▶ [Exercise input]:
· · · · ·
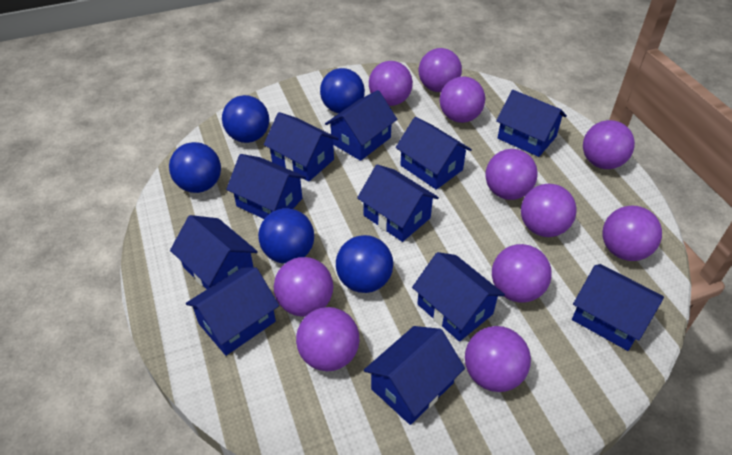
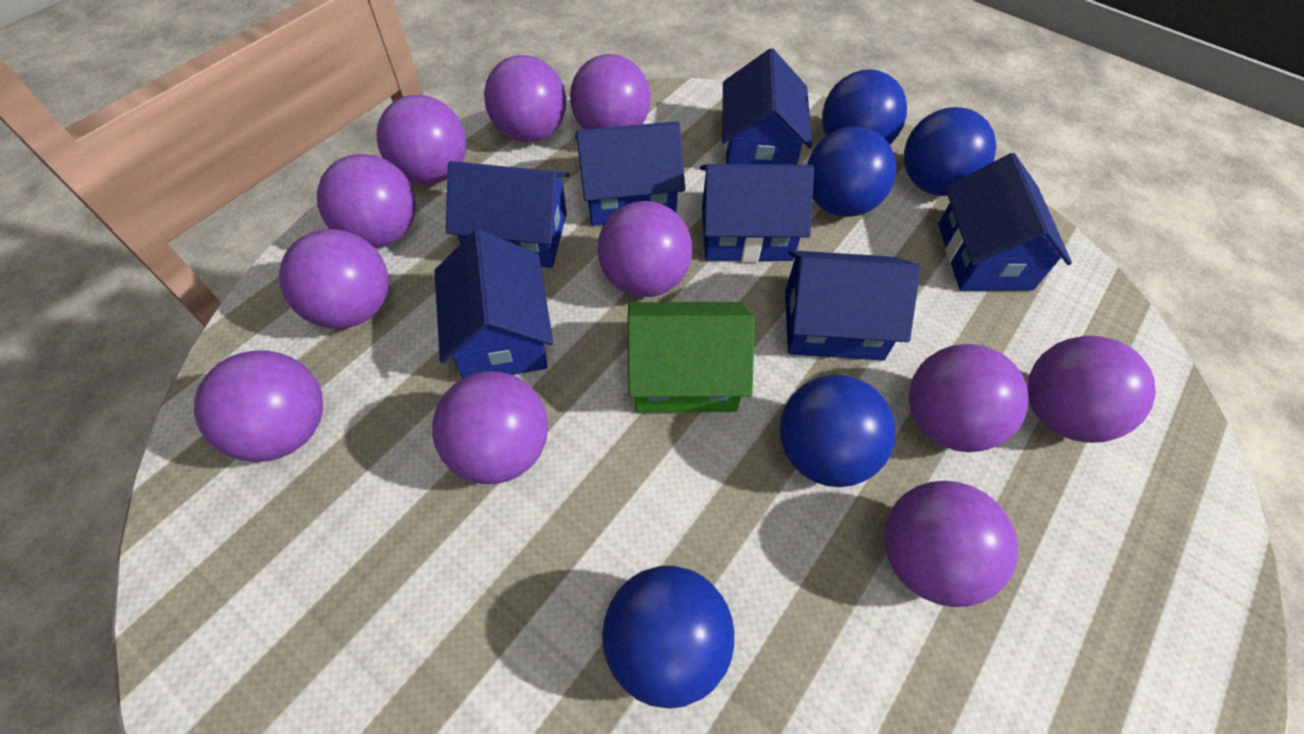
blue house: 11 -> 7
green house: 0 -> 1

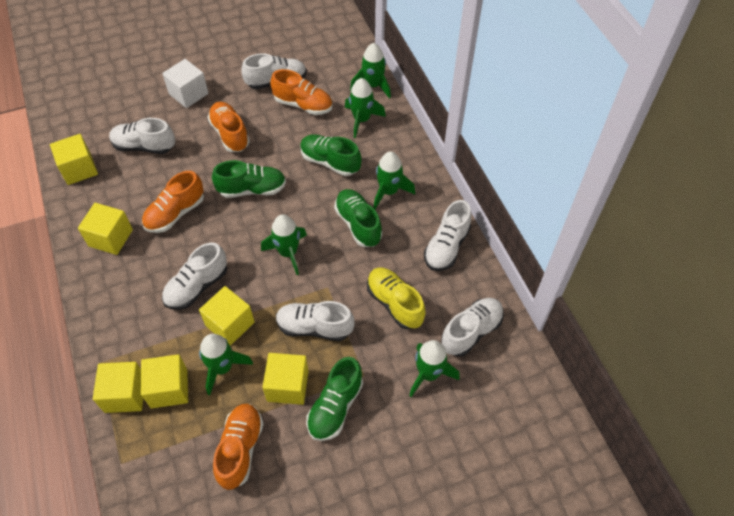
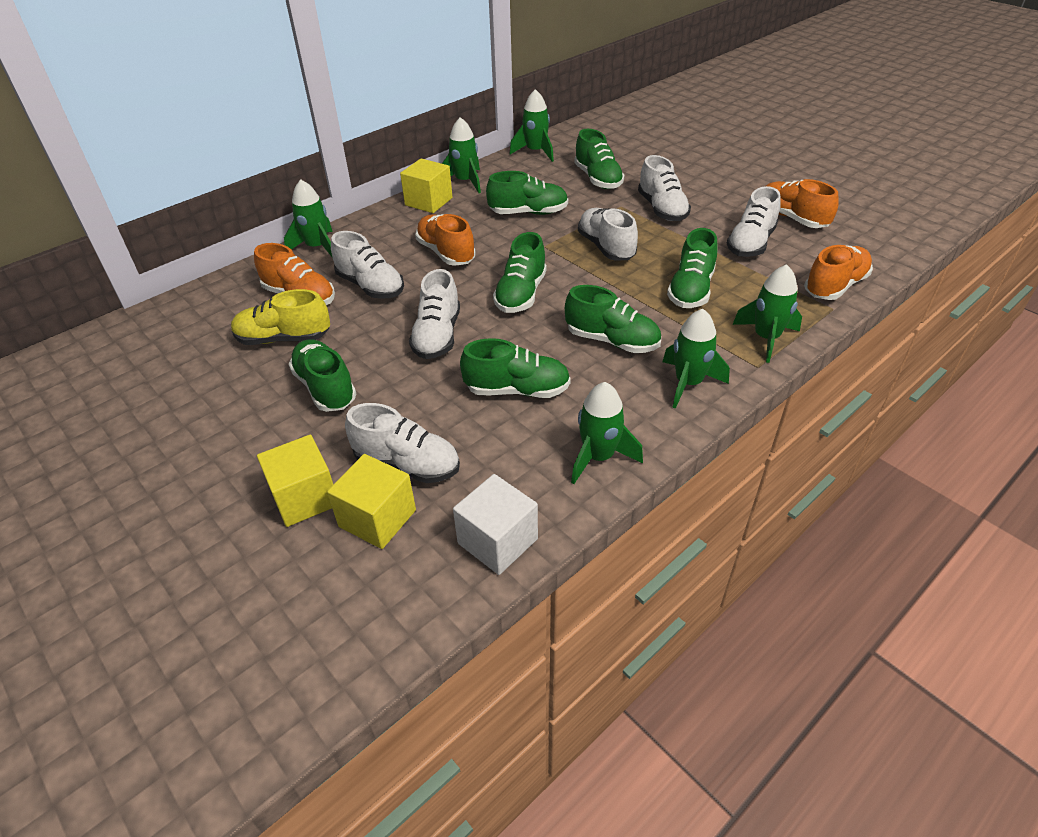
green shoe: 4 -> 7
yellow cube: 6 -> 3

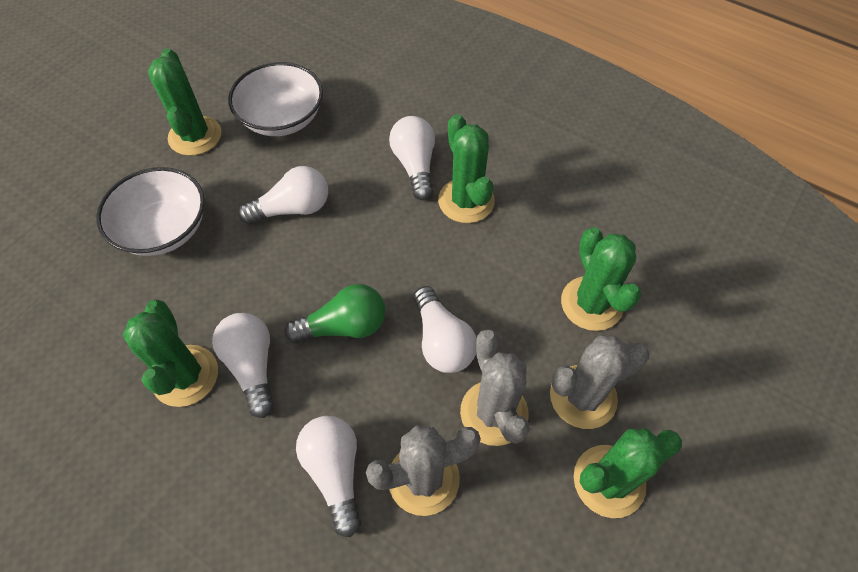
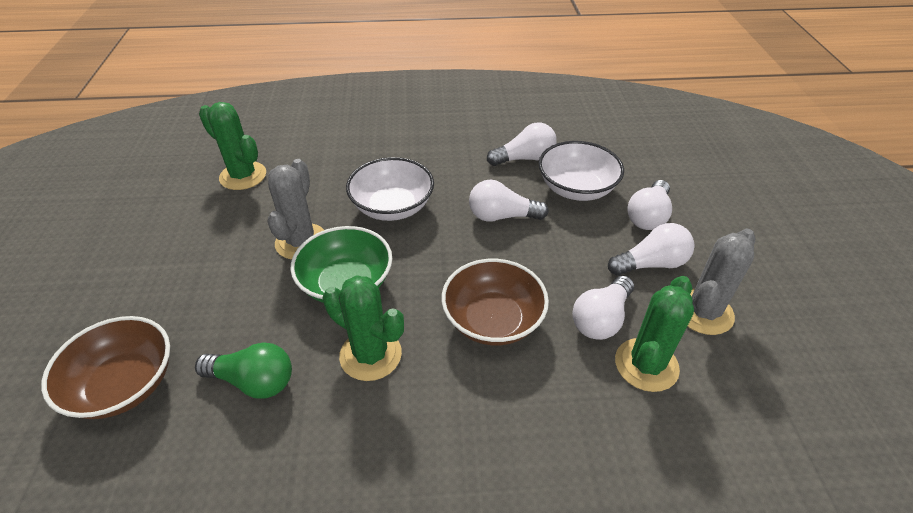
brown bowl: 0 -> 2
green bowl: 0 -> 1
green cactus: 5 -> 3
grey cactus: 3 -> 2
· · · · ·
▶ [Work instructions]:
Once the pictures are set aside, give the listing again word for word.

▶ [Answer to this task]:
blue house: 11 -> 7
green house: 0 -> 1

green shoe: 4 -> 7
yellow cube: 6 -> 3

brown bowl: 0 -> 2
green bowl: 0 -> 1
green cactus: 5 -> 3
grey cactus: 3 -> 2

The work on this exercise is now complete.